--- TASK INSTRUCTIONS ---
Write out the listing below without alteration, omitting its pictures.

....

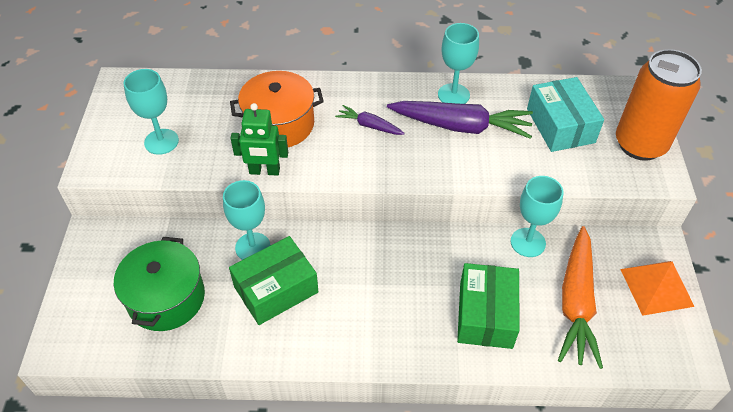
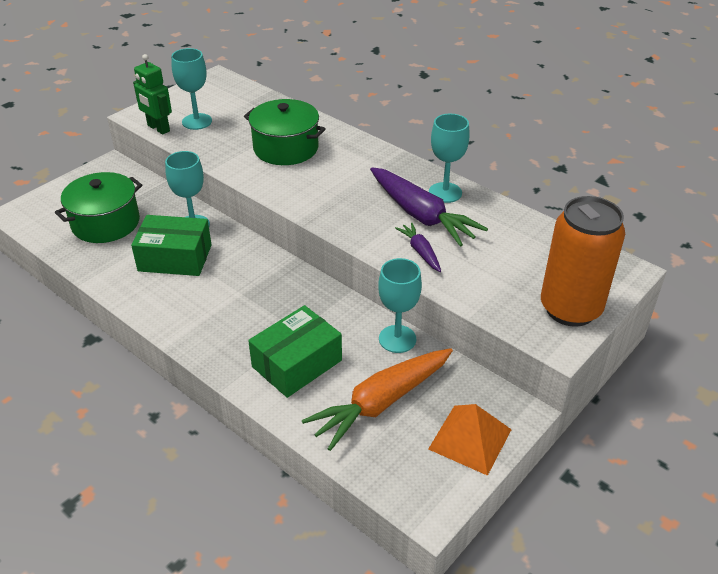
camera: 40 degrees right, 10 degrees down
(264, 171) = (237, 170): green robot -> green robot (158, 128)
(279, 124) = (286, 148): orange pot -> green pot
(369, 125) = (349, 180): purple carrot -> purple carrot (420, 251)
(560, 125) = (511, 257): turquoise box -> none

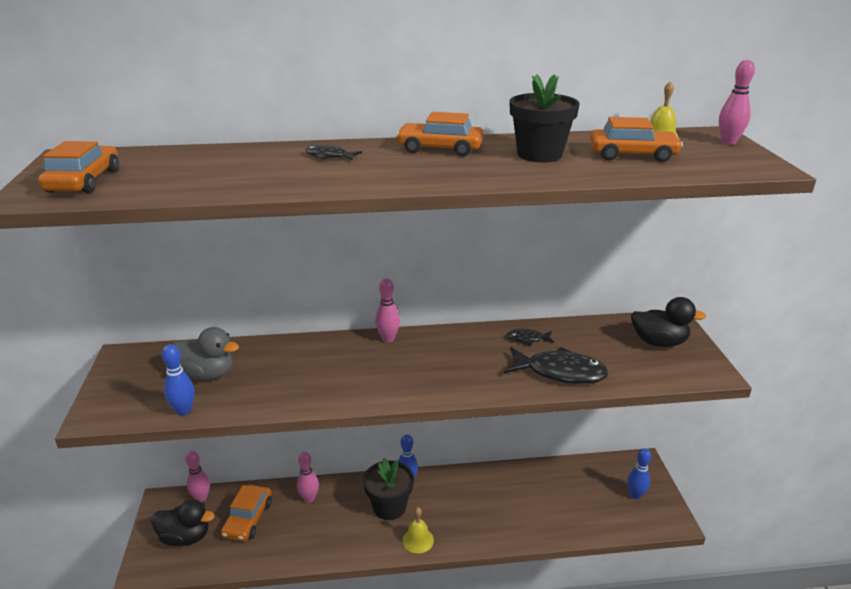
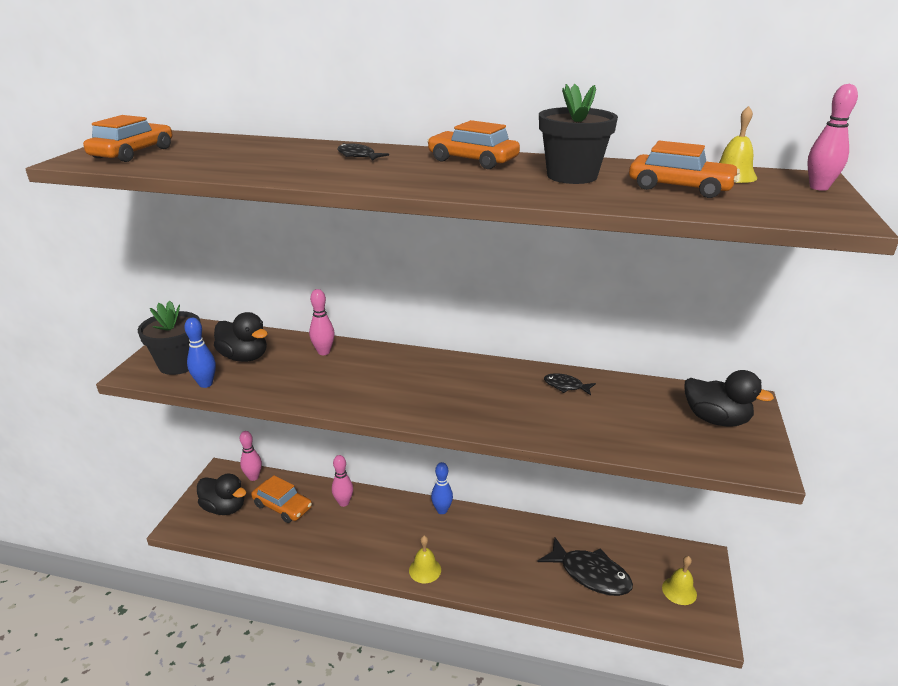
camera: 20 degrees right, 0 degrees up
(207, 374) = (244, 357): grey duck -> black duck
(248, 519) = (282, 506): orange car -> orange car turned 90 degrees counterclockwise
(388, 339) = (423, 358): pink bowling pin -> pink bowling pin (324, 352)
(389, 507) = (413, 531): black flower pot -> black flower pot (178, 364)
(560, 372) = (580, 426): black fish -> black fish (590, 574)
(635, 495) = (679, 590): blue bowling pin -> yellow bell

....

--- SOLUTION BELOW ---
camera: 40 degrees right, 10 degrees down
(264, 171) = (237, 170): green robot -> green robot (158, 128)
(279, 124) = (286, 148): orange pot -> green pot
(369, 125) = (349, 180): purple carrot -> purple carrot (420, 251)
(560, 125) = (511, 257): turquoise box -> none

camera: 20 degrees right, 0 degrees up
(207, 374) = (244, 357): grey duck -> black duck
(248, 519) = (282, 506): orange car -> orange car turned 90 degrees counterclockwise
(388, 339) = (423, 358): pink bowling pin -> pink bowling pin (324, 352)
(389, 507) = (413, 531): black flower pot -> black flower pot (178, 364)
(560, 372) = (580, 426): black fish -> black fish (590, 574)
(635, 495) = (679, 590): blue bowling pin -> yellow bell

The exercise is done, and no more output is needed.